- _Object matching data_:
--- START ---

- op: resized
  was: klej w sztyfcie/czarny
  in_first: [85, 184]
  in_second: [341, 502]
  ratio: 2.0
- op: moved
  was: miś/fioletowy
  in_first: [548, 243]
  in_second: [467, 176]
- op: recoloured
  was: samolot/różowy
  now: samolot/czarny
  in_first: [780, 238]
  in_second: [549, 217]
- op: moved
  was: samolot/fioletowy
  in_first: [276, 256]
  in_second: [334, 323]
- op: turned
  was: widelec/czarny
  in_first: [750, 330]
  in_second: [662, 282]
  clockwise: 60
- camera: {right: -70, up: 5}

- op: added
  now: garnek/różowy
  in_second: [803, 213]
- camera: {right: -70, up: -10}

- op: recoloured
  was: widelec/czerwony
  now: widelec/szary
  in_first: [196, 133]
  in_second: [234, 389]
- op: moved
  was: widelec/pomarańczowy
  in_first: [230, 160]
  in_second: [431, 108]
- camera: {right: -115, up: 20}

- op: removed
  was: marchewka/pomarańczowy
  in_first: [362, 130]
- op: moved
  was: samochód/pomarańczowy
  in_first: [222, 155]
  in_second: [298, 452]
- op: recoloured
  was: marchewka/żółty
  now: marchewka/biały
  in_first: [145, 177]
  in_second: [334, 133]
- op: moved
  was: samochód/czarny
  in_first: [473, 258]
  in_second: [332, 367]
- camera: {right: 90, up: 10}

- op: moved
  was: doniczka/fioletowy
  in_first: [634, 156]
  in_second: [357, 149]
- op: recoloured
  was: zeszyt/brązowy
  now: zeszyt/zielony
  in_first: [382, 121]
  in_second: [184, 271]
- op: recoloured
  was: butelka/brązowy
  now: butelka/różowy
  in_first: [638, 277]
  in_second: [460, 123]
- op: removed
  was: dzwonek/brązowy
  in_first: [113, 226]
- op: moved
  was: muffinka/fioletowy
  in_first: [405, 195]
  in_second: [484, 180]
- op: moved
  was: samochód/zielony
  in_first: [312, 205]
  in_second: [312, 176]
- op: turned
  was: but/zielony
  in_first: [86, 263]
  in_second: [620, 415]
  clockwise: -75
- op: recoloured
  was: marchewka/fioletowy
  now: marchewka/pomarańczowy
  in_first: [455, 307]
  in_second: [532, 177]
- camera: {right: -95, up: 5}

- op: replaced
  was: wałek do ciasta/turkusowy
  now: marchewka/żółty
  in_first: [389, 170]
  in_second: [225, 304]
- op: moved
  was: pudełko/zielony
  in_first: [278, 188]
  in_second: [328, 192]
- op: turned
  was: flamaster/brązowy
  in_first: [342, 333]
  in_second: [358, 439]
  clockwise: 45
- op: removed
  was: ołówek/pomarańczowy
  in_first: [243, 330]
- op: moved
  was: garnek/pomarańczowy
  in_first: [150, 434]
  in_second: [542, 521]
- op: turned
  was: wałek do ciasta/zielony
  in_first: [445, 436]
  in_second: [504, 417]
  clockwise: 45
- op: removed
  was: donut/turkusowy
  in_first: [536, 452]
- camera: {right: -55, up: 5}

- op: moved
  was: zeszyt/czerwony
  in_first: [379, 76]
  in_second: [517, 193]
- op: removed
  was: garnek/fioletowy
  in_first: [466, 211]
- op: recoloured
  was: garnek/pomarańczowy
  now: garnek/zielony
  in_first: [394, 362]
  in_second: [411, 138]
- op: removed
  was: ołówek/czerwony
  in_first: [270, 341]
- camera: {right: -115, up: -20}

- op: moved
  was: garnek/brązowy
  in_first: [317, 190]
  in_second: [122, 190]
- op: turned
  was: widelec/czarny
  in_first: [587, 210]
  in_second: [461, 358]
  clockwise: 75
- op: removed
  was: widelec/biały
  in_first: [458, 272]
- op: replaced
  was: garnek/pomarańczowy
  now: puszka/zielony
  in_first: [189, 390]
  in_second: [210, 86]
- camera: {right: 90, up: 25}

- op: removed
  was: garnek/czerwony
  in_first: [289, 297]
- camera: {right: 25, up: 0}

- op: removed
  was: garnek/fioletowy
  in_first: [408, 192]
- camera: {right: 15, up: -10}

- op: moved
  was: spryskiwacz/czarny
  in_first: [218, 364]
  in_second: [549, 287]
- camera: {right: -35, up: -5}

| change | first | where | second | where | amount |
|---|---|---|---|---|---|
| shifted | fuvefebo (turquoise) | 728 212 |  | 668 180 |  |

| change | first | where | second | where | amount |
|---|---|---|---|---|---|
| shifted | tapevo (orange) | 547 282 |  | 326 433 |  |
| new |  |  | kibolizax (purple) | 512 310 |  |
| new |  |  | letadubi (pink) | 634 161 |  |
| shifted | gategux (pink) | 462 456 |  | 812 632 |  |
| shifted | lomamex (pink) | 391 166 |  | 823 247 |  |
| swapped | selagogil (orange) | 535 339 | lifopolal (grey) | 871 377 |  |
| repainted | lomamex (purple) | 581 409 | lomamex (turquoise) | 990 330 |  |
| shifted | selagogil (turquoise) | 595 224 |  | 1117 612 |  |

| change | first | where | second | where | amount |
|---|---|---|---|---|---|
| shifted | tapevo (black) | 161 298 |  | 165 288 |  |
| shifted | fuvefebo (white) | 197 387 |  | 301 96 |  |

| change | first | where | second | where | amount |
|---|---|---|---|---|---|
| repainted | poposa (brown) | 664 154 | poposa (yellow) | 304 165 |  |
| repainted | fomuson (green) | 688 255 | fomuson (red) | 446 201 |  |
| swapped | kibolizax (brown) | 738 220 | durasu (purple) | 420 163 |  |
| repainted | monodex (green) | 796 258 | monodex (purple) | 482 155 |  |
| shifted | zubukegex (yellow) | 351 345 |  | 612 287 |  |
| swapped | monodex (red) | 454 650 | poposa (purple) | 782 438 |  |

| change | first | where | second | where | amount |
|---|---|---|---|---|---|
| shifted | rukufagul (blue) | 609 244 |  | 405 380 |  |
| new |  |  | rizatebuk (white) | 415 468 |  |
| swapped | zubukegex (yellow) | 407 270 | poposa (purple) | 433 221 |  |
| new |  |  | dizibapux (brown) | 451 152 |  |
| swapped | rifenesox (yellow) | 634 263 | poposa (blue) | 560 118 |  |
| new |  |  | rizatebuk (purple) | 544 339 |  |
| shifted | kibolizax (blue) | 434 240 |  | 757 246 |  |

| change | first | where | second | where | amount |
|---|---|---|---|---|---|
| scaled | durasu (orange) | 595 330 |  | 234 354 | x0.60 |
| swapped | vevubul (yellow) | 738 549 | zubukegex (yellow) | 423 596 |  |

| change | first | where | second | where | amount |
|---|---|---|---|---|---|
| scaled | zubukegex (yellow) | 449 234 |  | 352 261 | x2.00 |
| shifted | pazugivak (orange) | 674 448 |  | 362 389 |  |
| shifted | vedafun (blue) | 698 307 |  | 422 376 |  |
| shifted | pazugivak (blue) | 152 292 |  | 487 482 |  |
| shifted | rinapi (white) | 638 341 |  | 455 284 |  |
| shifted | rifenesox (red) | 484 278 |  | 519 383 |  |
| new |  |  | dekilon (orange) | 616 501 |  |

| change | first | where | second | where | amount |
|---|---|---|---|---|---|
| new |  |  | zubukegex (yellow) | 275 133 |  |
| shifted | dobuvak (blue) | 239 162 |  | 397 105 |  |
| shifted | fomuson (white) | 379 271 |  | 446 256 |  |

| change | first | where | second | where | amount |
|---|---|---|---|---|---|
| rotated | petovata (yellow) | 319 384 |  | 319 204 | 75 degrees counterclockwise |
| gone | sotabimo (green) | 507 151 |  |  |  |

--- END ---

- _Work instruction_:
What lines above mention "samolot"? Copy each one.

- _Solution to this problem_:
  was: samolot/różowy
  now: samolot/czarny
  was: samolot/fioletowy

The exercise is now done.